WORK TO COMPLETE: Would you copy the listing below exactly, keeping the pictures out?

DATA SECTION:
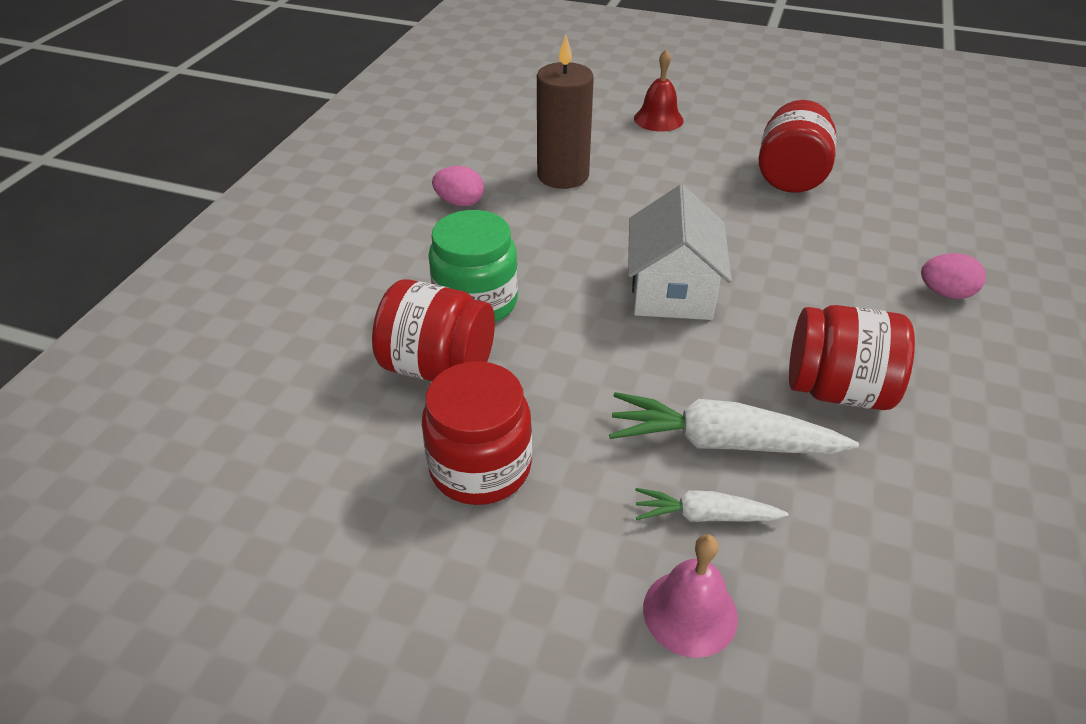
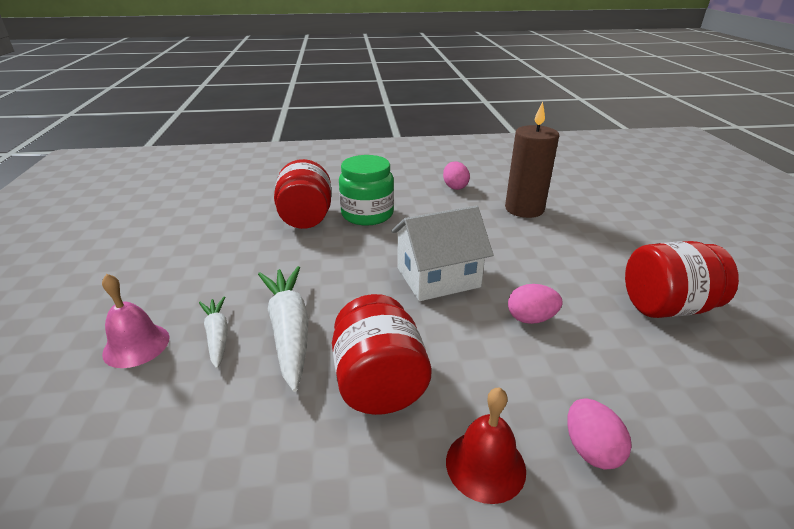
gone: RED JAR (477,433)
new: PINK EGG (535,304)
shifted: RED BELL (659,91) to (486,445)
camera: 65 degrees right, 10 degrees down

WRITTEN RESPONSE:
gone: RED JAR (477,433)
new: PINK EGG (535,304)
shifted: RED BELL (659,91) to (486,445)
camera: 65 degrees right, 10 degrees down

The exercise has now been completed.